_Source records_
=== Begin Enclosure ===

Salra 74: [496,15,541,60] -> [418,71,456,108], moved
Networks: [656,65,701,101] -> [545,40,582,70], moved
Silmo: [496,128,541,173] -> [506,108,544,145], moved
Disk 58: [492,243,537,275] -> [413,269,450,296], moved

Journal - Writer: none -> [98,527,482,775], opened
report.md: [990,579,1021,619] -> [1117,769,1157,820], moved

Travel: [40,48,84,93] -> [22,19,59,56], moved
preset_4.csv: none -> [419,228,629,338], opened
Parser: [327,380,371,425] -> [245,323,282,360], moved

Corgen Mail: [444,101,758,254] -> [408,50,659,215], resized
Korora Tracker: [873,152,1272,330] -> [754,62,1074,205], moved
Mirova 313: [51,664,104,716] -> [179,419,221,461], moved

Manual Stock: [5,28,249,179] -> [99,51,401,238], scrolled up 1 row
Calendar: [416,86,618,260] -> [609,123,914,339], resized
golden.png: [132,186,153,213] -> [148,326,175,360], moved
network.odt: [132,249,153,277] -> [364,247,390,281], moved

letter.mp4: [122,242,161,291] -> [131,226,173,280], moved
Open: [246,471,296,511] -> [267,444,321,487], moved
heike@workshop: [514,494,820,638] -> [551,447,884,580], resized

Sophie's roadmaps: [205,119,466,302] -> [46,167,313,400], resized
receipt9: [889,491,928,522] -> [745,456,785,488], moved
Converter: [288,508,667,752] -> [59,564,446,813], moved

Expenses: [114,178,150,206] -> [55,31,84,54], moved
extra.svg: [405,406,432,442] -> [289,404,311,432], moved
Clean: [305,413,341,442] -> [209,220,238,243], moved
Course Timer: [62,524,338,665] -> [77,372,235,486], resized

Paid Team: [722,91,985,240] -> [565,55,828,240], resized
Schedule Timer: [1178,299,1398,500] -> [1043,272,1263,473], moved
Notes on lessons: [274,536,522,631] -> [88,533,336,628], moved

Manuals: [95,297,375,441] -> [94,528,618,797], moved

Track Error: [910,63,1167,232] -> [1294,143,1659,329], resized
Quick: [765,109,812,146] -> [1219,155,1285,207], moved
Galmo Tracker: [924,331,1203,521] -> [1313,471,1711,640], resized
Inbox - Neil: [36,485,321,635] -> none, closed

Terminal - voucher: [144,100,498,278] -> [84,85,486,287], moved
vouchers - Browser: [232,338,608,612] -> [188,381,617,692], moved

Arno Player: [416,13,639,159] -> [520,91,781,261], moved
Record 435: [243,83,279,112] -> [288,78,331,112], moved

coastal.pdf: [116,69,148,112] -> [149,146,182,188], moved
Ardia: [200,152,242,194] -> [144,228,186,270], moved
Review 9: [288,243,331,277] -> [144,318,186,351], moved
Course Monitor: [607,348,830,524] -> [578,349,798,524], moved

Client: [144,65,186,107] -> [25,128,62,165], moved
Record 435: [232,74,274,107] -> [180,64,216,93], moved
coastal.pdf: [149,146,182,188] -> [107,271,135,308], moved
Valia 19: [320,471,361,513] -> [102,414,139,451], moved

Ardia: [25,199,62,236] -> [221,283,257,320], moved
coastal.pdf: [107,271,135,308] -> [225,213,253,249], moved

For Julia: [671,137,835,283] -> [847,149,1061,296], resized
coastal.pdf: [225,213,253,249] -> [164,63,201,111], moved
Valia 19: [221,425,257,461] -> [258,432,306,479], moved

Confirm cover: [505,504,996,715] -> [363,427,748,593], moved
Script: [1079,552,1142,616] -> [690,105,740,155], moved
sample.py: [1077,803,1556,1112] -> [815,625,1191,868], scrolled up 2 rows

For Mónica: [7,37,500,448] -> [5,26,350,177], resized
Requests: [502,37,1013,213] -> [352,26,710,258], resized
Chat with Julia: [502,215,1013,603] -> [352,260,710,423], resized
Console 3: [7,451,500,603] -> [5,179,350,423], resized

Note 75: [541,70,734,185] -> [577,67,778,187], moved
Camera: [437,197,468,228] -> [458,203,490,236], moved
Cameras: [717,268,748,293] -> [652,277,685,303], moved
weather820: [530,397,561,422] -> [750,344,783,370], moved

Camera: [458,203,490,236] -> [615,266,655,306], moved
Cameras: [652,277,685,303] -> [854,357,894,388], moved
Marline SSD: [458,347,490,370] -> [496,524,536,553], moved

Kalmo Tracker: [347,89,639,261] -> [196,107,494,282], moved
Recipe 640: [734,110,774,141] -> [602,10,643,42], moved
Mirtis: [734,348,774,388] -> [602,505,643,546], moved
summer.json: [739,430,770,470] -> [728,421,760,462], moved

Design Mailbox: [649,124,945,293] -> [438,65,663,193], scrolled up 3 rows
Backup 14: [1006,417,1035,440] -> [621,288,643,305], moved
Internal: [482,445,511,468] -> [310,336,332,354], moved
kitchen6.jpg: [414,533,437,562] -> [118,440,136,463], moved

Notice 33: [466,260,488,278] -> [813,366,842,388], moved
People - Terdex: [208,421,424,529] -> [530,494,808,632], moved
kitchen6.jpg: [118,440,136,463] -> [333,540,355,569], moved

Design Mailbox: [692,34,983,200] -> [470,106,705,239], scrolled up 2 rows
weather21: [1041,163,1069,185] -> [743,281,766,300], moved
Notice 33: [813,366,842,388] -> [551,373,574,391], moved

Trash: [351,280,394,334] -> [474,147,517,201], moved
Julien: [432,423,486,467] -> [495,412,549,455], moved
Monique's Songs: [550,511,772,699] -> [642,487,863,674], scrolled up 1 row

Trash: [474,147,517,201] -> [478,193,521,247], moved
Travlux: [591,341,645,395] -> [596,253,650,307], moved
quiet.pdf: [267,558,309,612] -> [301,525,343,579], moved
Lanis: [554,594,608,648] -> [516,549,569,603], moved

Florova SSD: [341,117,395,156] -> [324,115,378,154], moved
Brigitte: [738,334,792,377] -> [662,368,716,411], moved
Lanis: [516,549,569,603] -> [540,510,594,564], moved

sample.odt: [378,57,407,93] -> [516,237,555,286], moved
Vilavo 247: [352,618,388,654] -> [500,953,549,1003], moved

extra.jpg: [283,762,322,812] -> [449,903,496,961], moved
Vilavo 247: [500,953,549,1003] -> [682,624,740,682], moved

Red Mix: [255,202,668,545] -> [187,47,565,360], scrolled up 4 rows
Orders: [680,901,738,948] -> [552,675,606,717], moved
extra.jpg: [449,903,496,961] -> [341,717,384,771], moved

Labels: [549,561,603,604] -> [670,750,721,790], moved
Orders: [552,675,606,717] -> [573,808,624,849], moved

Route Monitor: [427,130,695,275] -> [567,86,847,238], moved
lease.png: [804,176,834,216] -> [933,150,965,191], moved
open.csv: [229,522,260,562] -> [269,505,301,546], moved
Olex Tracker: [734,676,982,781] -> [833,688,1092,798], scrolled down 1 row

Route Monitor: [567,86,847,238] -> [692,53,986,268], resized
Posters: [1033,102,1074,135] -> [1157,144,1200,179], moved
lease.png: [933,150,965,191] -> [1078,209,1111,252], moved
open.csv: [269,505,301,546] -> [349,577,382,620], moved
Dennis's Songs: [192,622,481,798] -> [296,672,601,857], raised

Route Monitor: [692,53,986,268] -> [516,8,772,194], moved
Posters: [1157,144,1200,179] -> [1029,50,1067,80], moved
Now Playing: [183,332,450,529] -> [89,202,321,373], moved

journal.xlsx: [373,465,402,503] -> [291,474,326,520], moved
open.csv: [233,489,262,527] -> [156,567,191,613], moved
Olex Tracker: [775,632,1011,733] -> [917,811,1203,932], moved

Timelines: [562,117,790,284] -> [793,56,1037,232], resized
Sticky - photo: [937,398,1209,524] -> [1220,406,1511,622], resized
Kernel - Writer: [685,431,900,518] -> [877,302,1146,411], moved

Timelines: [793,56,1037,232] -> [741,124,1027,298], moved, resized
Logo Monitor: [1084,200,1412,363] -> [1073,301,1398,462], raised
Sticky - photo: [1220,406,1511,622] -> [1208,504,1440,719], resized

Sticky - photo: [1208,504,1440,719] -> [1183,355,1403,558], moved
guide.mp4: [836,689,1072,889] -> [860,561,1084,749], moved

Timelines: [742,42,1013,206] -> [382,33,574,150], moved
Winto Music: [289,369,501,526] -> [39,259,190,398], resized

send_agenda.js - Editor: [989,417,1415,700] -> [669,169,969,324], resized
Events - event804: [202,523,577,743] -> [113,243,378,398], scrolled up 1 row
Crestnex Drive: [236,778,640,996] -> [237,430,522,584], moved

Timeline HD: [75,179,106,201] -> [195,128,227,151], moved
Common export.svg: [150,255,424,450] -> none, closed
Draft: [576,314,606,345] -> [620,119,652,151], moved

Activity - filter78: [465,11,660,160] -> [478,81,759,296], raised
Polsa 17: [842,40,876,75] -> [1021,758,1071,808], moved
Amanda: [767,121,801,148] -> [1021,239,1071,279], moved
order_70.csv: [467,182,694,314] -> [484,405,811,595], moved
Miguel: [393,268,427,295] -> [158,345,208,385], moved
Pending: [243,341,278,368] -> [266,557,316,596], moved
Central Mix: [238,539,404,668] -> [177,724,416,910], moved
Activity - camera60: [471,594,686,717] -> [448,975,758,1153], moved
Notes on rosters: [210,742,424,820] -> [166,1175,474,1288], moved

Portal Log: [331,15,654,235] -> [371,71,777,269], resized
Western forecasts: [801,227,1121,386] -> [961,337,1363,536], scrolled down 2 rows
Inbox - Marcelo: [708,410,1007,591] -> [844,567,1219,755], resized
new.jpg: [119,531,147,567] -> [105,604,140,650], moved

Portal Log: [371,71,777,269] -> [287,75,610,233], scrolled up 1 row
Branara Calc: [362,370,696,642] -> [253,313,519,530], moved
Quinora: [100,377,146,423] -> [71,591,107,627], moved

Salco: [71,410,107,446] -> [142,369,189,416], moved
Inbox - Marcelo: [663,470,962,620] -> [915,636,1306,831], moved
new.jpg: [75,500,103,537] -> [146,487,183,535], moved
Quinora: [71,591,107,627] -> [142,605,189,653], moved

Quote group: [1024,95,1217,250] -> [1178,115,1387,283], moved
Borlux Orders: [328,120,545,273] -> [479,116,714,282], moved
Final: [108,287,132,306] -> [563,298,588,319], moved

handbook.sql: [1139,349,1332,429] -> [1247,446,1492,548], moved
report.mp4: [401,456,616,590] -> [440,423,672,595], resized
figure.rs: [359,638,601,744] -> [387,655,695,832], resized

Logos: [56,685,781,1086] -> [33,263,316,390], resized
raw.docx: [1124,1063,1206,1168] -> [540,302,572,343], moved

=== End Enclosure ===

_What you need to do_
The entries above hold a line with "Notes on rosters: [210,742,424,820]" and a later line with "Portal Log: [371,71,777,269]". Write out exactly those lines and all lines between, nothing more.

_Result below_
Notes on rosters: [210,742,424,820] -> [166,1175,474,1288], moved

Portal Log: [331,15,654,235] -> [371,71,777,269], resized
Western forecasts: [801,227,1121,386] -> [961,337,1363,536], scrolled down 2 rows
Inbox - Marcelo: [708,410,1007,591] -> [844,567,1219,755], resized
new.jpg: [119,531,147,567] -> [105,604,140,650], moved

Portal Log: [371,71,777,269] -> [287,75,610,233], scrolled up 1 row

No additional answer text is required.